Problem statement: Each line below from the line with "building: [153,24,198,67] -> none" to the line with "building: none -> [313,308,388,385]" must be copied exactly, including those two, and no picture may appear in the copy.

Start of Block

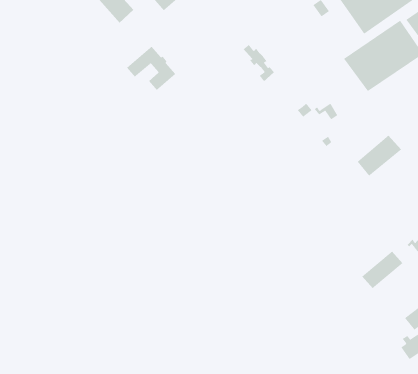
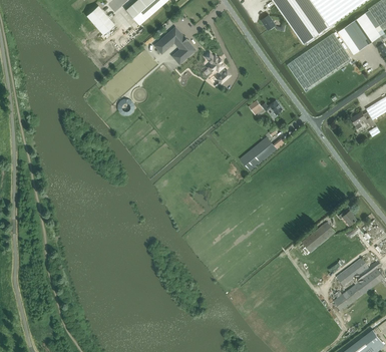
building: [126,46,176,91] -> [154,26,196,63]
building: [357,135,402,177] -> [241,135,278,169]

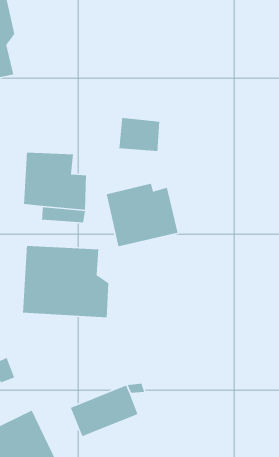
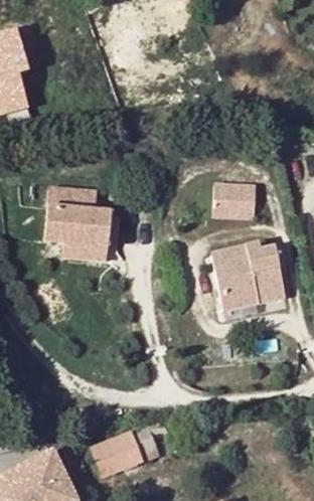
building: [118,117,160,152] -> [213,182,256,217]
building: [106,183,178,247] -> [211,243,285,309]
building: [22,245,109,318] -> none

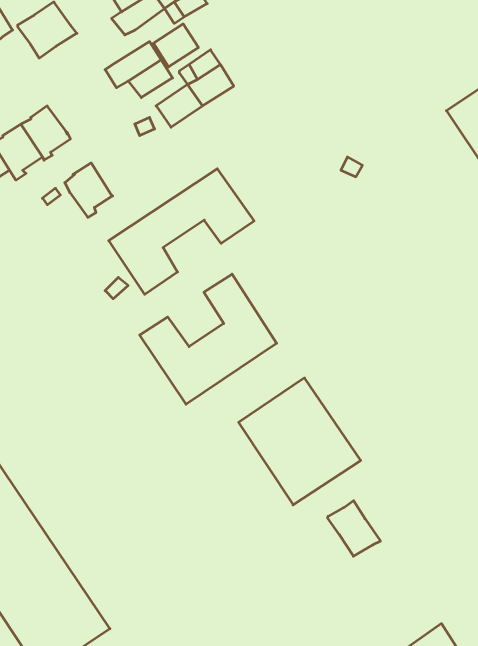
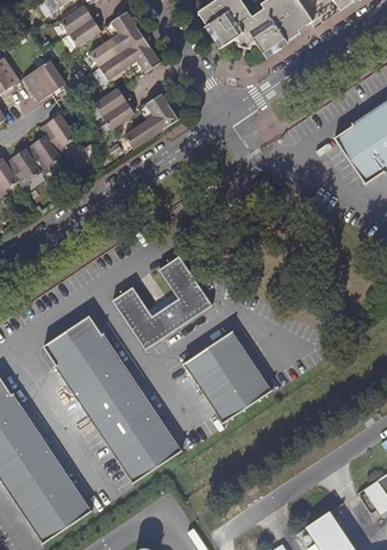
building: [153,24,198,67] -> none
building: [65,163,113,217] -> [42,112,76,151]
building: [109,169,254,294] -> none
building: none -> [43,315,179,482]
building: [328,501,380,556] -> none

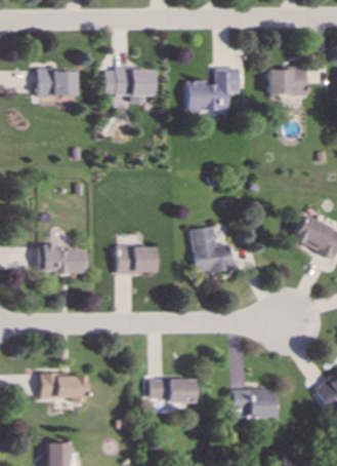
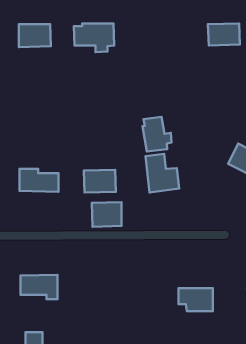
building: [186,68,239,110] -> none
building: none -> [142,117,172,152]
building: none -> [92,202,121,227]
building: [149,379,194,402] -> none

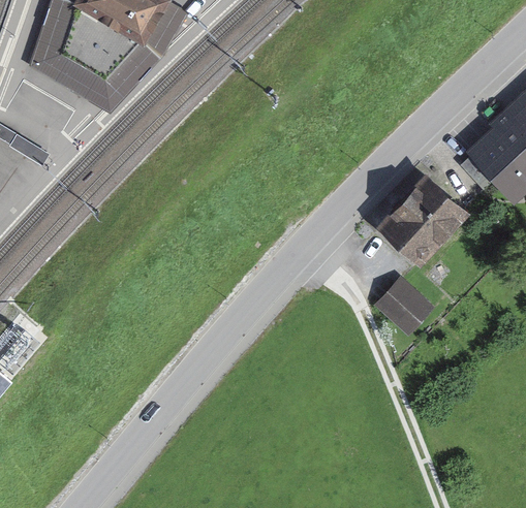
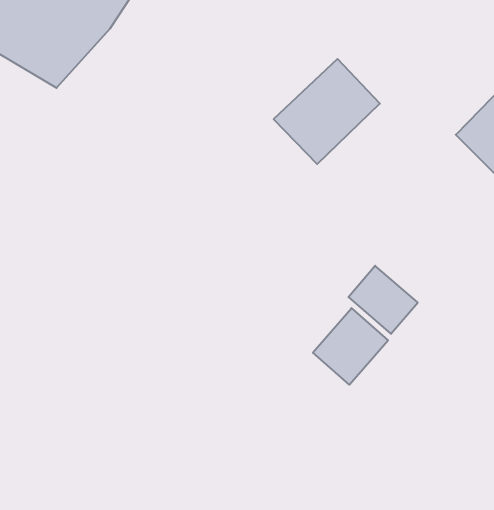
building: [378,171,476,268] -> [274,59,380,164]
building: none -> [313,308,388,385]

End of Block
Start of Block

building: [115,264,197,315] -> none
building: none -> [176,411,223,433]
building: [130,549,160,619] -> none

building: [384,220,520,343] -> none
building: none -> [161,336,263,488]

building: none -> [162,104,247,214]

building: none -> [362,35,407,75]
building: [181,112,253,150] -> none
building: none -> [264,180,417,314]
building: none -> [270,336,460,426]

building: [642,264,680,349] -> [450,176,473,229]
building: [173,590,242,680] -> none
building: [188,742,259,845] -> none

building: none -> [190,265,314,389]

End of Block

Exercise solution:
building: [153,24,198,67] -> none
building: [65,163,113,217] -> [42,112,76,151]
building: [109,169,254,294] -> none
building: none -> [43,315,179,482]
building: [328,501,380,556] -> none

building: [186,68,239,110] -> none
building: none -> [142,117,172,152]
building: none -> [92,202,121,227]
building: [149,379,194,402] -> none

building: [378,171,476,268] -> [274,59,380,164]
building: none -> [313,308,388,385]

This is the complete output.